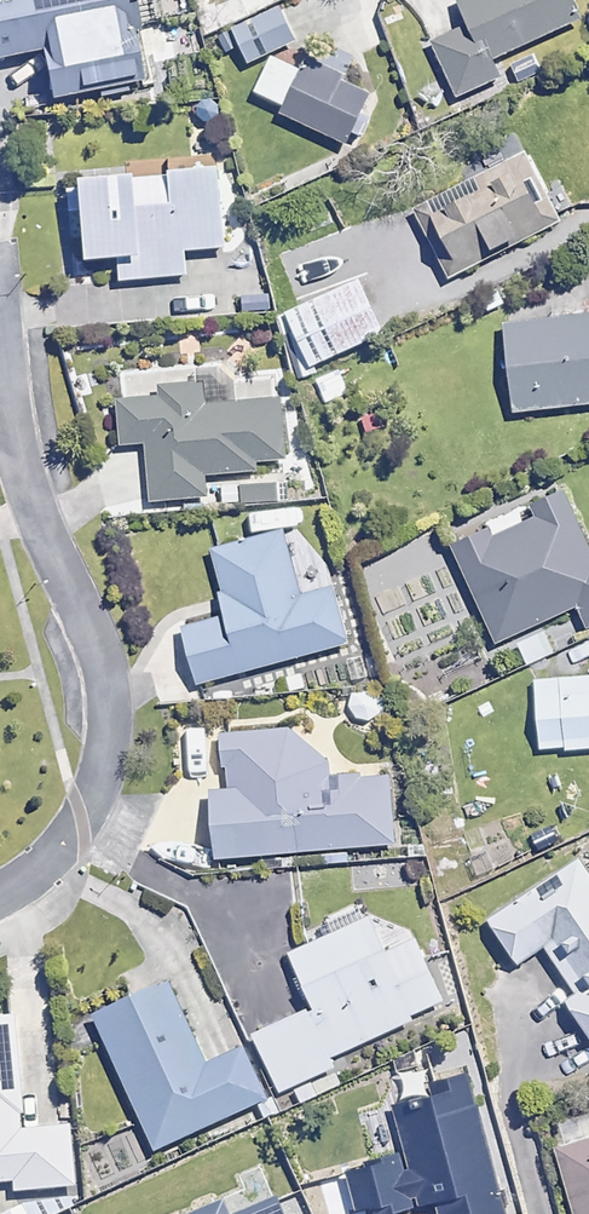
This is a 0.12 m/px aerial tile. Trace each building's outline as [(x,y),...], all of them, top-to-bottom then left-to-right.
[(48,34),(135,20),(144,19),(142,0),(0,0),(0,41),(48,34)] [(171,20),(191,17),(188,0),(168,0),(171,20)] [(484,54),(574,11),(569,0),(458,0),(484,54)] [(261,9),(220,23),(232,58),(273,44),(261,9)] [(135,20),(48,34),(53,67),(140,54),(135,20)] [(369,84),(301,49),(268,115),(336,149),(369,84)] [(511,157),(421,200),(454,267),(543,223),(511,157)] [(222,166),(83,166),(82,253),(114,253),(114,273),(179,274),(179,243),(221,243),(222,166)] [(359,274),(284,306),(306,358),(381,326),(359,274)] [(496,313),(500,404),(588,400),(588,309),(496,313)] [(112,441),(135,440),(137,499),(200,497),(200,474),(254,472),(253,458),(280,458),(278,401),(190,403),(190,384),(159,385),(160,392),(111,393),(112,441)] [(559,485),(449,538),(496,641),(577,604),(587,627),(588,626),(588,551),(559,485)] [(168,625),(187,687),(348,638),(331,581),(301,590),(280,522),(204,545),(218,591),(213,592),(219,610),(168,625)] [(553,654),(544,631),(516,643),(525,665),(553,654)] [(551,672),(552,748),(588,748),(588,672),(551,672)] [(211,783),(217,858),(394,842),(387,767),(331,772),(327,729),(223,738),(227,782),(211,783)] [(476,908),(507,960),(540,941),(588,914),(588,873),(577,851),(476,908)] [(408,888),(406,863),(353,868),(355,893),(408,888)] [(421,1010),(390,943),(375,908),(290,946),(316,1003),(337,1048),(421,1010)] [(567,988),(588,976),(588,914),(540,941),(567,988)] [(390,943),(421,1010),(444,999),(414,932),(390,943)] [(165,975),(68,1019),(131,1156),(263,1096),(239,1042),(203,1058),(165,975)] [(556,994),(585,1046),(588,1043),(588,976),(567,988),(556,994)] [(256,1030),(280,1084),(341,1057),(337,1048),(316,1003),(256,1030)] [(0,1018),(0,1177),(5,1177),(5,1188),(69,1186),(67,1121),(14,1123),(14,1107),(19,1106),(17,1017),(0,1018)] [(542,1140),(559,1213),(588,1213),(588,1129),(542,1140)] [(9,1190),(0,1197),(0,1213),(25,1213),(9,1190)]
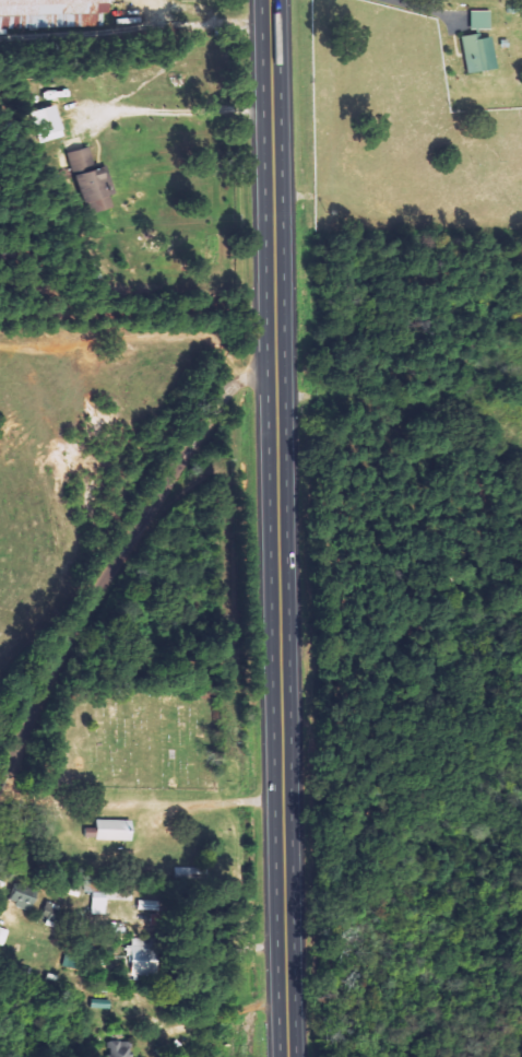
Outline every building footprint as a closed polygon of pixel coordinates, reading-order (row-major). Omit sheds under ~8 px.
[(30,17),(30,29),(80,28),(80,15),(103,15),(103,5),(115,4),(115,0),(0,0),(0,17),(30,17)] [(494,11),(474,12),(475,31),(495,30),(494,11)] [(465,37),(470,75),(501,70),(496,37),(483,39),(482,34),(465,37)] [(54,142),(72,138),(65,107),(46,112),(54,142)] [(79,153),(84,170),(102,166),(98,148),(79,153)] [(87,176),(99,215),(114,210),(110,197),(120,193),(113,169),(87,176)] [(136,820),(100,819),(99,839),(135,841),(136,820)] [(35,911),(39,898),(17,890),(13,904),(35,911)] [(66,906),(50,901),(44,917),(60,922),(66,906)] [(136,976),(161,975),(160,938),(135,938),(136,976)] [(135,1042),(112,1043),(113,1056),(135,1056),(135,1042)]
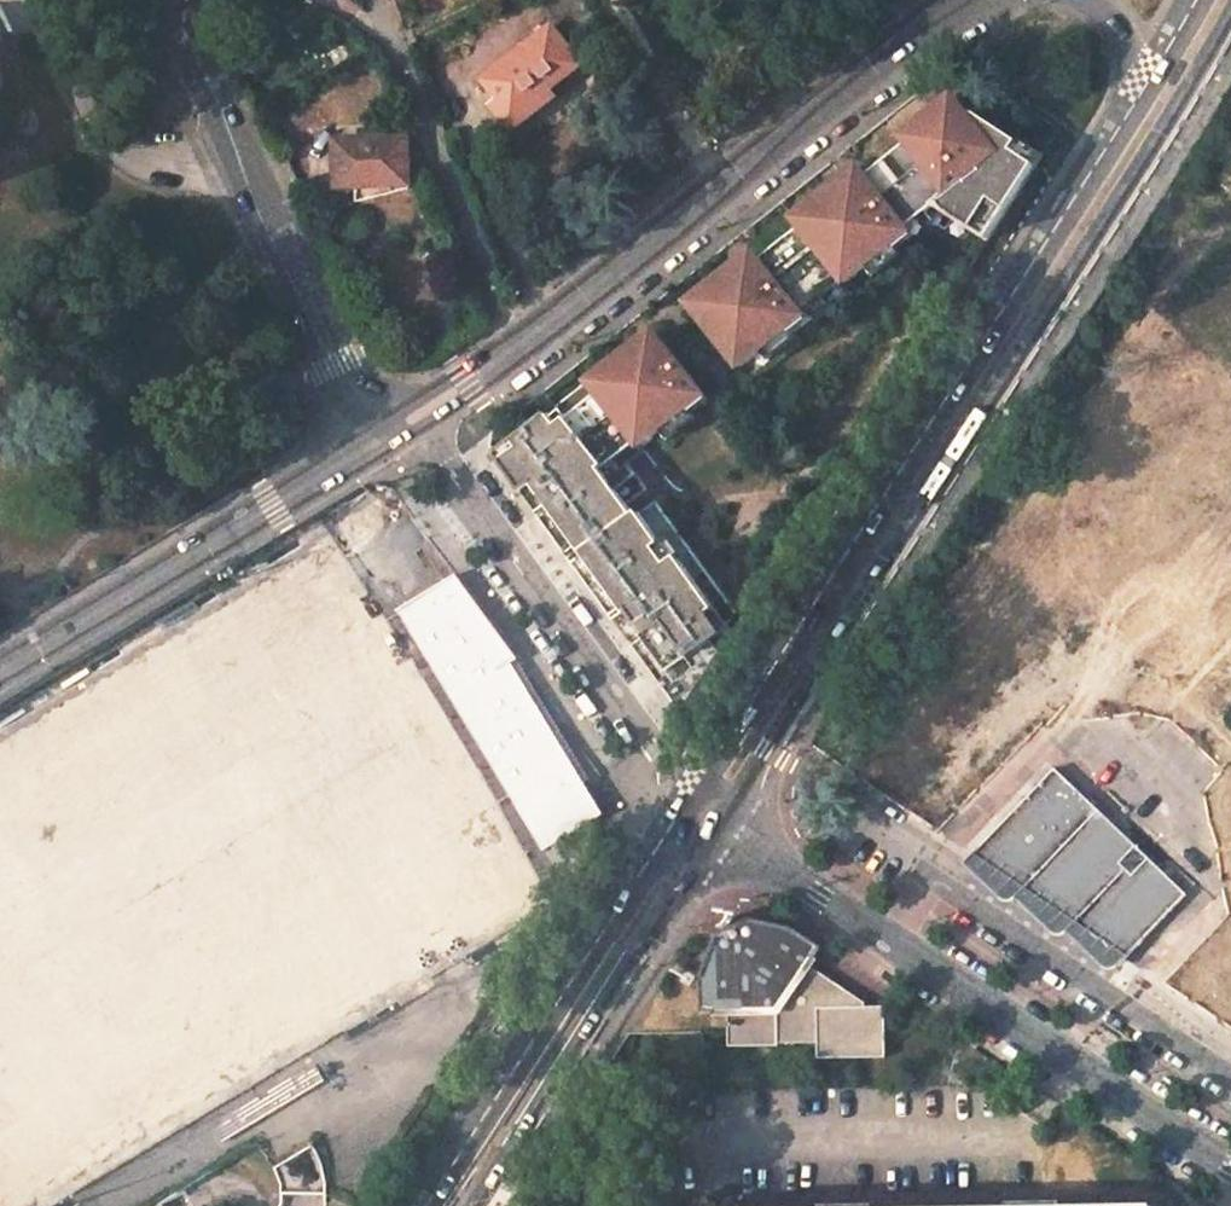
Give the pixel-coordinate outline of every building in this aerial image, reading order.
[(584,68),(554,31),(486,84),(515,121),(584,68)] [(409,137),(338,138),(338,180),(410,178),(409,137)] [(710,299),(695,311),(704,322),(731,357),(740,368),(788,330),(792,335),(808,323),(800,314),(843,280),(846,284),(894,246),(898,251),(914,238),(907,230),(925,215),(890,159),(866,178),(849,191),(843,183),(811,209),(817,217),(760,263),(744,275),(738,267),(706,293),(710,299)] [(866,178),(859,170),(843,183),(849,191),(866,178)] [(754,254),(738,267),(744,275),(760,263),(754,254)] [(704,322),(684,338),(711,373),(731,357),(704,322)] [(654,334),(639,346),(645,355),(661,342),(654,334)] [(550,417),(498,458),(685,714),(729,644),(708,614),(713,607),(678,559),(668,566),(657,551),(663,546),(639,513),(634,517),(615,491),(635,475),(625,461),(688,409),(693,415),(709,402),(661,342),(645,355),(639,346),(606,372),(610,378),(595,390),(600,395),(559,428),(550,417)] [(519,660),(457,574),(405,606),(421,632),(413,636),(445,690),(453,685),(483,736),(476,740),(508,795),(516,790),(551,847),(603,815),(512,664),(519,660)] [(421,632),(405,606),(397,610),(413,636),(421,632)] [(483,736),(453,685),(445,690),(476,740),(483,736)] [(1125,961),(1188,895),(1055,768),(970,857),(1125,961)] [(551,847),(516,790),(508,795),(543,852),(551,847)] [(822,947),(793,928),(749,919),(717,936),(702,979),(703,1013),(729,1013),(729,1047),(779,1046),(779,1040),(818,1041),(819,1059),(886,1057),(885,1008),(832,1009),(832,996),(802,976),(822,947)] [(312,1143),(274,1167),(281,1184),(281,1193),(304,1193),(327,1193),(325,1175),(319,1155),(312,1143)] [(159,1205),(192,1205),(183,1190),(158,1205),(159,1205)]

◆ What is being asked ◆
Please repeat the entries exactly. Do not include the pictures.

◆ Written response ◆
This is a 0.12 m/px aerial tile. Trace each building's outline as [(x,y),...], all of them, top-to-bottom then left-to-right.
[(48,34),(135,20),(144,19),(142,0),(0,0),(0,41),(48,34)] [(171,20),(191,17),(188,0),(168,0),(171,20)] [(484,54),(574,11),(569,0),(458,0),(484,54)] [(261,9),(220,23),(232,58),(273,44),(261,9)] [(135,20),(48,34),(53,67),(140,54),(135,20)] [(369,84),(301,49),(268,115),(336,149),(369,84)] [(511,157),(421,200),(454,267),(543,223),(511,157)] [(222,166),(83,166),(82,253),(114,253),(114,273),(179,274),(179,243),(221,243),(222,166)] [(359,274),(284,306),(306,358),(381,326),(359,274)] [(496,313),(500,404),(588,400),(588,309),(496,313)] [(112,441),(135,440),(137,499),(200,497),(200,474),(254,472),(253,458),(280,458),(278,401),(190,403),(190,384),(159,385),(160,392),(111,393),(112,441)] [(559,485),(449,538),(496,641),(577,604),(587,627),(588,626),(588,551),(559,485)] [(168,625),(187,687),(348,638),(331,581),(301,590),(280,522),(204,545),(218,591),(213,592),(219,610),(168,625)] [(553,654),(544,631),(516,643),(525,665),(553,654)] [(551,672),(552,748),(588,748),(588,672),(551,672)] [(211,783),(217,858),(394,842),(387,767),(331,772),(327,729),(223,738),(227,782),(211,783)] [(476,908),(507,960),(540,941),(588,914),(588,873),(577,851),(476,908)] [(408,888),(406,863),(353,868),(355,893),(408,888)] [(421,1010),(390,943),(375,908),(290,946),(316,1003),(337,1048),(421,1010)] [(567,988),(588,976),(588,914),(540,941),(567,988)] [(390,943),(421,1010),(444,999),(414,932),(390,943)] [(165,975),(68,1019),(131,1156),(263,1096),(239,1042),(203,1058),(165,975)] [(556,994),(585,1046),(588,1043),(588,976),(567,988),(556,994)] [(256,1030),(280,1084),(341,1057),(337,1048),(316,1003),(256,1030)] [(0,1018),(0,1177),(5,1177),(5,1188),(69,1186),(67,1121),(14,1123),(14,1107),(19,1106),(17,1017),(0,1018)] [(542,1140),(559,1213),(588,1213),(588,1129),(542,1140)] [(9,1190),(0,1197),(0,1213),(25,1213),(9,1190)]
Outline every building footprint as a closed polygon of pixel coordinates, reading-order (row-major). Omit sheds under ~8 px.
[(30,17),(30,29),(80,28),(80,15),(103,15),(103,5),(115,4),(115,0),(0,0),(0,17),(30,17)] [(494,11),(474,12),(475,31),(495,30),(494,11)] [(465,37),(470,75),(501,70),(496,37),(483,39),(482,34),(465,37)] [(54,142),(72,138),(65,107),(46,112),(54,142)] [(79,153),(84,170),(102,166),(98,148),(79,153)] [(87,176),(99,215),(114,210),(110,197),(120,193),(113,169),(87,176)] [(136,820),(100,819),(99,839),(135,841),(136,820)] [(35,911),(39,898),(17,890),(13,904),(35,911)] [(66,906),(50,901),(44,917),(60,922),(66,906)] [(136,976),(161,975),(160,938),(135,938),(136,976)] [(135,1042),(112,1043),(113,1056),(135,1056),(135,1042)]
Give the pixel-coordinate outline of every building in this aerial image, reading order.
[(584,68),(554,31),(486,84),(515,121),(584,68)] [(409,137),(338,138),(338,180),(410,178),(409,137)] [(710,299),(695,311),(704,322),(731,357),(740,368),(788,330),(792,335),(808,323),(800,314),(843,280),(846,284),(894,246),(898,251),(914,238),(907,230),(925,215),(890,159),(866,178),(849,191),(843,183),(811,209),(817,217),(760,263),(744,275),(738,267),(706,293),(710,299)] [(866,178),(859,170),(843,183),(849,191),(866,178)] [(754,254),(738,267),(744,275),(760,263),(754,254)] [(704,322),(684,338),(711,373),(731,357),(704,322)] [(654,334),(639,346),(645,355),(661,342),(654,334)] [(550,417),(498,458),(685,714),(729,644),(708,614),(713,607),(678,559),(668,566),(657,551),(663,546),(639,513),(634,517),(615,491),(635,475),(625,461),(688,409),(693,415),(709,402),(661,342),(645,355),(639,346),(606,372),(610,378),(595,390),(600,395),(559,428),(550,417)] [(519,660),(457,574),(405,606),(421,632),(413,636),(445,690),(453,685),(483,736),(476,740),(508,795),(516,790),(551,847),(603,815),(512,664),(519,660)] [(421,632),(405,606),(397,610),(413,636),(421,632)] [(483,736),(453,685),(445,690),(476,740),(483,736)] [(1125,961),(1188,895),(1055,768),(970,857),(1125,961)] [(551,847),(516,790),(508,795),(543,852),(551,847)] [(822,947),(793,928),(749,919),(717,936),(702,979),(703,1013),(729,1013),(729,1047),(779,1046),(779,1040),(818,1041),(819,1059),(886,1057),(885,1008),(832,1009),(832,996),(802,976),(822,947)] [(312,1143),(274,1167),(281,1184),(281,1193),(304,1193),(327,1193),(325,1175),(319,1155),(312,1143)] [(159,1205),(192,1205),(183,1190),(158,1205),(159,1205)]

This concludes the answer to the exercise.